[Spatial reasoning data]
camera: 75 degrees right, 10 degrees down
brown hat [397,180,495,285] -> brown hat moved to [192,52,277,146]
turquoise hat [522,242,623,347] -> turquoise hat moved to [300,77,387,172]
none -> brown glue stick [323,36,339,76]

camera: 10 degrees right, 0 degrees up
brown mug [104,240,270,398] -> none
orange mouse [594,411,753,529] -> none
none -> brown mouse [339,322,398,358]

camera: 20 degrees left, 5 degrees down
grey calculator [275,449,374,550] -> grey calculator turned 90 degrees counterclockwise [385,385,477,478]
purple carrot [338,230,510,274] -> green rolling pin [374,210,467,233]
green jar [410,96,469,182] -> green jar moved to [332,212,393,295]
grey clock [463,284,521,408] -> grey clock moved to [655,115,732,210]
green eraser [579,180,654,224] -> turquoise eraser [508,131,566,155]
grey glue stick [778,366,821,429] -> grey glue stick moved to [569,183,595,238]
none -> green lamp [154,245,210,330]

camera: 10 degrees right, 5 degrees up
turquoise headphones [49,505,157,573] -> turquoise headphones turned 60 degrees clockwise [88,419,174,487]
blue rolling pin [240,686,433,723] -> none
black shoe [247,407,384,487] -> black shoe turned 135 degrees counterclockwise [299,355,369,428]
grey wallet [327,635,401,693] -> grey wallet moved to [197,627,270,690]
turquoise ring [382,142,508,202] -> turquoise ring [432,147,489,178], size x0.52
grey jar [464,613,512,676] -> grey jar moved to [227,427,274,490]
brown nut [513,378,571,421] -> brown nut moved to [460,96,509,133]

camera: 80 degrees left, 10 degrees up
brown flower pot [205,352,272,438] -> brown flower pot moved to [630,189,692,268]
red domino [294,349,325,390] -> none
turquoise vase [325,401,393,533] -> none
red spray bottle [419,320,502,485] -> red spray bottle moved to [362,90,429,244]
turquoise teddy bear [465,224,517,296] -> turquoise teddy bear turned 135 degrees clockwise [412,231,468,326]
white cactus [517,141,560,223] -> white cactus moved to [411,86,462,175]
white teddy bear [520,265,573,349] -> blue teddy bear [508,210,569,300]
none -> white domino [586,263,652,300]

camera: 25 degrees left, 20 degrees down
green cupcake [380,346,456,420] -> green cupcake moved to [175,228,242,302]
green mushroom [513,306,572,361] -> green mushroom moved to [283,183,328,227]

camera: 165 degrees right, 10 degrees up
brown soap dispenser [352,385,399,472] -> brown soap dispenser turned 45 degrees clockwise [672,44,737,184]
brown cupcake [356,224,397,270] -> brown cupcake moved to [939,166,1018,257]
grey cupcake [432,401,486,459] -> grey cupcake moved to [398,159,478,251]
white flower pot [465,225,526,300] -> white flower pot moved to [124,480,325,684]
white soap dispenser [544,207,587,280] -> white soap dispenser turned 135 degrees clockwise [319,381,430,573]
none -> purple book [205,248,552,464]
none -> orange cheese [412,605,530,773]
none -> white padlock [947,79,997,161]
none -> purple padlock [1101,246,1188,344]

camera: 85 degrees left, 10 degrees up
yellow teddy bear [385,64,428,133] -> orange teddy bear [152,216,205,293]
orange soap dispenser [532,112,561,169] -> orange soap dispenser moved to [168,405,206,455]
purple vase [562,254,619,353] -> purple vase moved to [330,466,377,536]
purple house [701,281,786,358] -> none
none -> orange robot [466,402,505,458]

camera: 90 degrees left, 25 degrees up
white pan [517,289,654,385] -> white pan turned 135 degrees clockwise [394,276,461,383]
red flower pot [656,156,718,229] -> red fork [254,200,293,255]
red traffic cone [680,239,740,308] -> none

■ **Exercise aim**
Output all of the data above without any alteration.

■ **Solution**
camera: 75 degrees right, 10 degrees down
brown hat [397,180,495,285] -> brown hat moved to [192,52,277,146]
turquoise hat [522,242,623,347] -> turquoise hat moved to [300,77,387,172]
none -> brown glue stick [323,36,339,76]

camera: 10 degrees right, 0 degrees up
brown mug [104,240,270,398] -> none
orange mouse [594,411,753,529] -> none
none -> brown mouse [339,322,398,358]

camera: 20 degrees left, 5 degrees down
grey calculator [275,449,374,550] -> grey calculator turned 90 degrees counterclockwise [385,385,477,478]
purple carrot [338,230,510,274] -> green rolling pin [374,210,467,233]
green jar [410,96,469,182] -> green jar moved to [332,212,393,295]
grey clock [463,284,521,408] -> grey clock moved to [655,115,732,210]
green eraser [579,180,654,224] -> turquoise eraser [508,131,566,155]
grey glue stick [778,366,821,429] -> grey glue stick moved to [569,183,595,238]
none -> green lamp [154,245,210,330]

camera: 10 degrees right, 5 degrees up
turquoise headphones [49,505,157,573] -> turquoise headphones turned 60 degrees clockwise [88,419,174,487]
blue rolling pin [240,686,433,723] -> none
black shoe [247,407,384,487] -> black shoe turned 135 degrees counterclockwise [299,355,369,428]
grey wallet [327,635,401,693] -> grey wallet moved to [197,627,270,690]
turquoise ring [382,142,508,202] -> turquoise ring [432,147,489,178], size x0.52
grey jar [464,613,512,676] -> grey jar moved to [227,427,274,490]
brown nut [513,378,571,421] -> brown nut moved to [460,96,509,133]

camera: 80 degrees left, 10 degrees up
brown flower pot [205,352,272,438] -> brown flower pot moved to [630,189,692,268]
red domino [294,349,325,390] -> none
turquoise vase [325,401,393,533] -> none
red spray bottle [419,320,502,485] -> red spray bottle moved to [362,90,429,244]
turquoise teddy bear [465,224,517,296] -> turquoise teddy bear turned 135 degrees clockwise [412,231,468,326]
white cactus [517,141,560,223] -> white cactus moved to [411,86,462,175]
white teddy bear [520,265,573,349] -> blue teddy bear [508,210,569,300]
none -> white domino [586,263,652,300]

camera: 25 degrees left, 20 degrees down
green cupcake [380,346,456,420] -> green cupcake moved to [175,228,242,302]
green mushroom [513,306,572,361] -> green mushroom moved to [283,183,328,227]

camera: 165 degrees right, 10 degrees up
brown soap dispenser [352,385,399,472] -> brown soap dispenser turned 45 degrees clockwise [672,44,737,184]
brown cupcake [356,224,397,270] -> brown cupcake moved to [939,166,1018,257]
grey cupcake [432,401,486,459] -> grey cupcake moved to [398,159,478,251]
white flower pot [465,225,526,300] -> white flower pot moved to [124,480,325,684]
white soap dispenser [544,207,587,280] -> white soap dispenser turned 135 degrees clockwise [319,381,430,573]
none -> purple book [205,248,552,464]
none -> orange cheese [412,605,530,773]
none -> white padlock [947,79,997,161]
none -> purple padlock [1101,246,1188,344]

camera: 85 degrees left, 10 degrees up
yellow teddy bear [385,64,428,133] -> orange teddy bear [152,216,205,293]
orange soap dispenser [532,112,561,169] -> orange soap dispenser moved to [168,405,206,455]
purple vase [562,254,619,353] -> purple vase moved to [330,466,377,536]
purple house [701,281,786,358] -> none
none -> orange robot [466,402,505,458]

camera: 90 degrees left, 25 degrees up
white pan [517,289,654,385] -> white pan turned 135 degrees clockwise [394,276,461,383]
red flower pot [656,156,718,229] -> red fork [254,200,293,255]
red traffic cone [680,239,740,308] -> none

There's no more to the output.